§ Problem statement
Skip any pictures. Repeat the data exactly, from its first line through the line that holds "purple 1x1 plate [612,153,655,196] -> none", both included.

§ Entries supplied
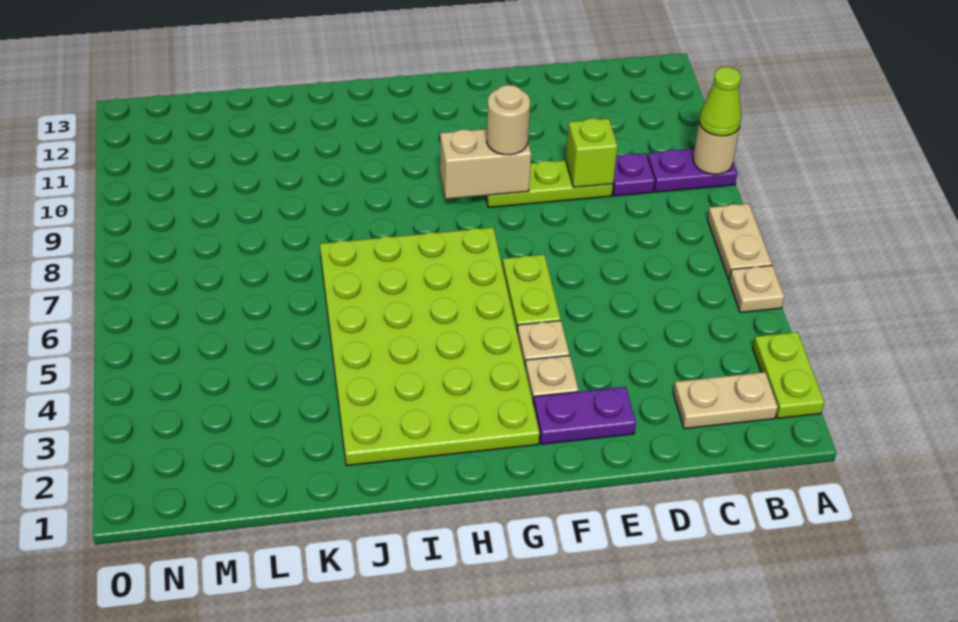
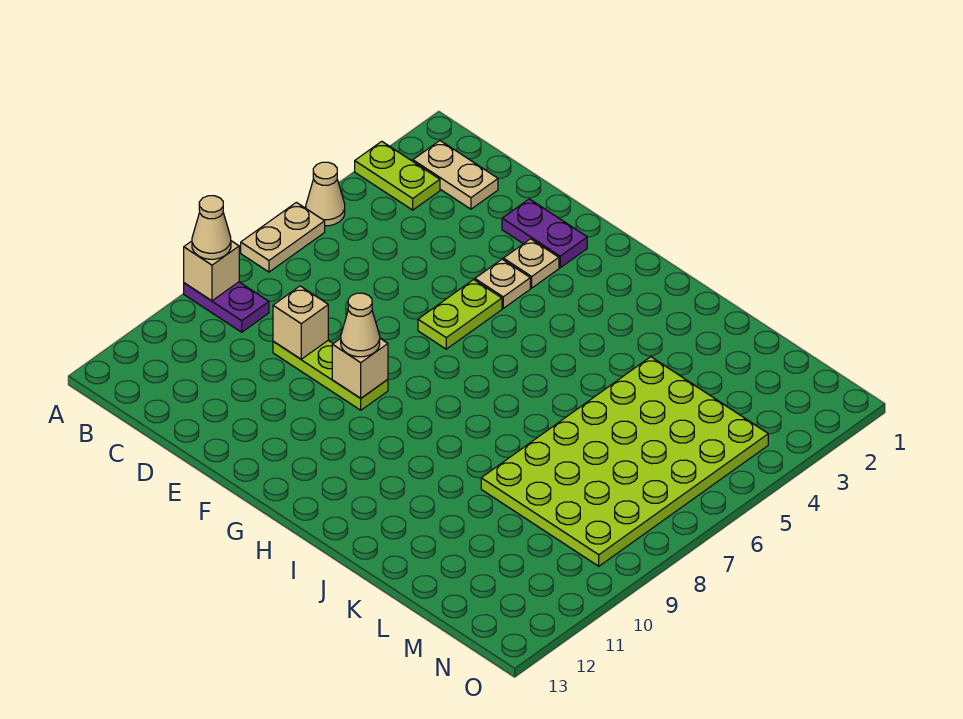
lime 1x2 plate [753,332,824,418] -> lime 1x2 plate turned to [355,141,440,210]
tan 1x1 plate [729,265,784,312] -> tan 1x1 cone [306,162,345,226]
tan 1x1 round brick [693,123,740,174] -> tan 1x1 brick [184,241,239,301]
lime 1x1 cone [699,67,741,136] -> tan 1x1 cone [192,196,231,259]
purple 1x1 plate [612,153,655,196] -> none
lime 1x1 brick [566,118,617,187] -> tan 1x1 brick [273,286,328,359]
tan 1x2 brick [440,129,531,199] -> tan 1x1 brick [332,339,388,398]
tan 1x1 round brick [487,85,530,155] -> tan 1x1 cone [341,293,380,357]
lime 4x6 plate [320,227,540,466] -> lime 4x6 plate moved to [481,357,768,566]

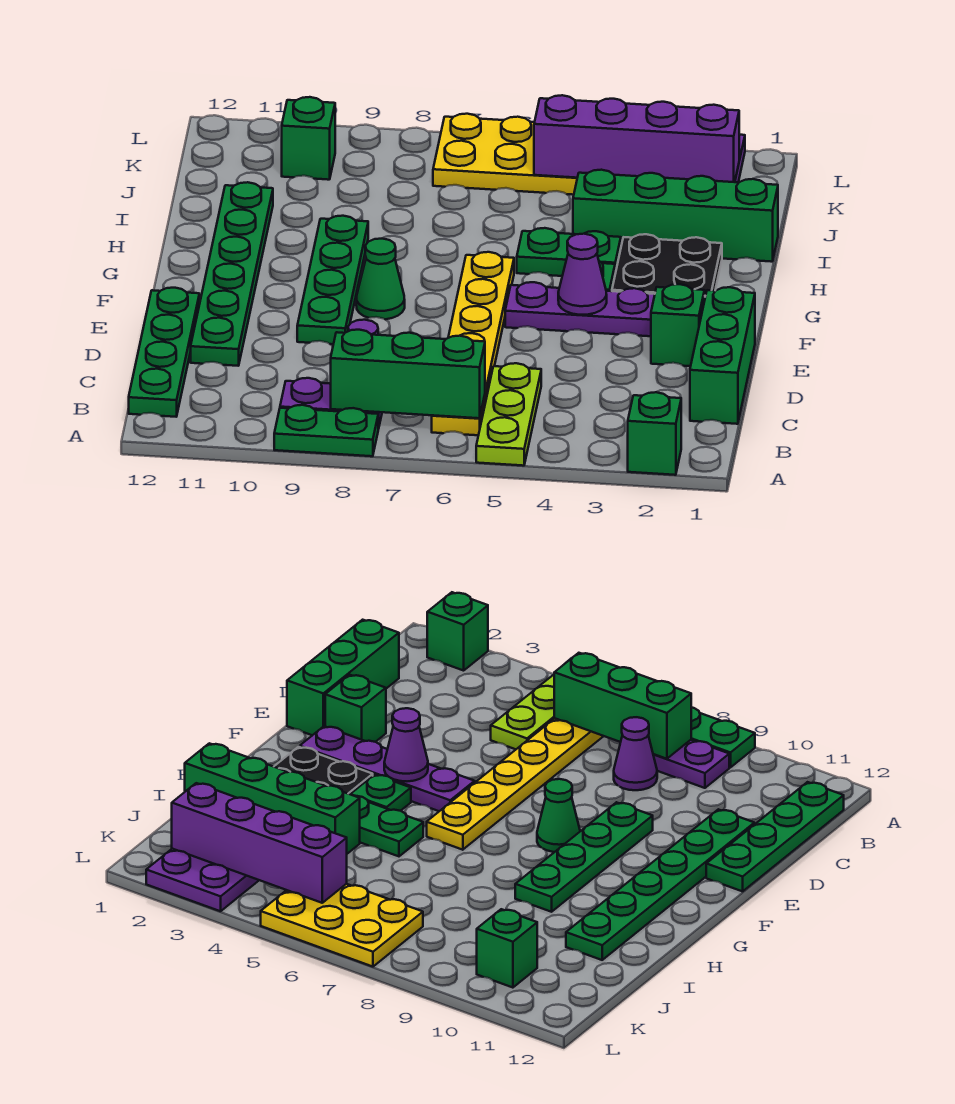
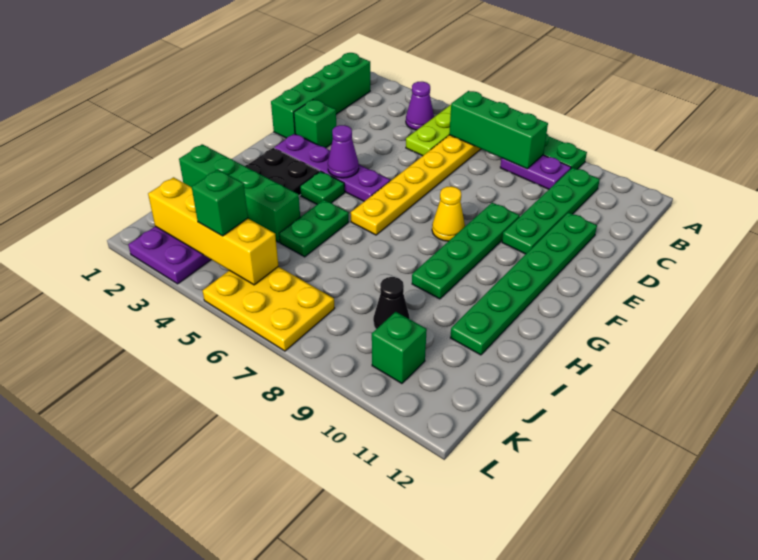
green 1x1 brick [628,392,681,475] -> green 1x1 brick moved to [192,170,248,236]
green 1x4 plate [129,288,199,417] -> green 1x4 plate moved to [502,168,600,254]
green 1x3 brick [690,287,755,424] -> green 1x4 brick [271,53,370,138]
purple 1x1 cone [614,717,657,790] -> purple 1x1 cone moved to [406,82,434,130]
green 1x1 cone [356,239,405,319] -> yellow 1x1 cone [432,186,465,241]
green 1x2 plate [517,228,621,276] -> green 1x2 plate turned to [279,200,349,257]
none -> black 1x1 cone [373,277,410,329]
purple 1x4 brick [534,95,739,182] -> yellow 1x4 brick [148,177,278,285]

§ Response area
lime 1x2 plate [753,332,824,418] -> lime 1x2 plate turned to [355,141,440,210]
tan 1x1 plate [729,265,784,312] -> tan 1x1 cone [306,162,345,226]
tan 1x1 round brick [693,123,740,174] -> tan 1x1 brick [184,241,239,301]
lime 1x1 cone [699,67,741,136] -> tan 1x1 cone [192,196,231,259]
purple 1x1 plate [612,153,655,196] -> none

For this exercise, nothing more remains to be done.